* PROBLEM DETAILS
Which lines hold the string "yellow"? Copy each of them from the material below.

* RECORDED DATA

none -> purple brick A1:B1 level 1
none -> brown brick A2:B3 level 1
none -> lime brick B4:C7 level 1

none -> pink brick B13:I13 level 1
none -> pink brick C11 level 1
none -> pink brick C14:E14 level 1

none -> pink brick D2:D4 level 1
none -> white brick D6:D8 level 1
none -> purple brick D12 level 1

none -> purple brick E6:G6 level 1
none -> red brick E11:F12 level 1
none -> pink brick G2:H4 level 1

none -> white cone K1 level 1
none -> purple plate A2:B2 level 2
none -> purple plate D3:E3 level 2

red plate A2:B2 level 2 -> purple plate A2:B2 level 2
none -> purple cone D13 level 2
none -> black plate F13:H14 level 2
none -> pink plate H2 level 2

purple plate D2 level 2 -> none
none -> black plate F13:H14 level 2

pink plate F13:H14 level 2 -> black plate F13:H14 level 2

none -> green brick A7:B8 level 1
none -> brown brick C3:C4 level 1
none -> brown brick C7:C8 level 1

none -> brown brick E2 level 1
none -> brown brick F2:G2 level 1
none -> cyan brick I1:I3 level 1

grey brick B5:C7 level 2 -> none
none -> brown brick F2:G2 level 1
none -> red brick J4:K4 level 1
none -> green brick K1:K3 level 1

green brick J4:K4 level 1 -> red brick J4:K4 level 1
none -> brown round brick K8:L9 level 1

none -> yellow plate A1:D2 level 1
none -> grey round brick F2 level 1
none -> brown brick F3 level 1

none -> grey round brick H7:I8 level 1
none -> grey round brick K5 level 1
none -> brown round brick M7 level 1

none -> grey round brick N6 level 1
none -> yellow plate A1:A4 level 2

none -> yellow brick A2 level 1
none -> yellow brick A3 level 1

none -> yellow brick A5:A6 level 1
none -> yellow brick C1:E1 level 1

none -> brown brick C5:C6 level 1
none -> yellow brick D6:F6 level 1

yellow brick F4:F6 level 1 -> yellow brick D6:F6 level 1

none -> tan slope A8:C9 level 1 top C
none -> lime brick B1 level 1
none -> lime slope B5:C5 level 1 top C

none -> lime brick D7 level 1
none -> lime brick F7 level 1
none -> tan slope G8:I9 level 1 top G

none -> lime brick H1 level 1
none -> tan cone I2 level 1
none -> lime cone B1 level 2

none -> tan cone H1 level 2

* RESULT FOR THIS EXERCISE
none -> yellow plate A1:D2 level 1
none -> yellow plate A1:A4 level 2
none -> yellow brick A2 level 1
none -> yellow brick A3 level 1
none -> yellow brick A5:A6 level 1
none -> yellow brick C1:E1 level 1
none -> yellow brick D6:F6 level 1
yellow brick F4:F6 level 1 -> yellow brick D6:F6 level 1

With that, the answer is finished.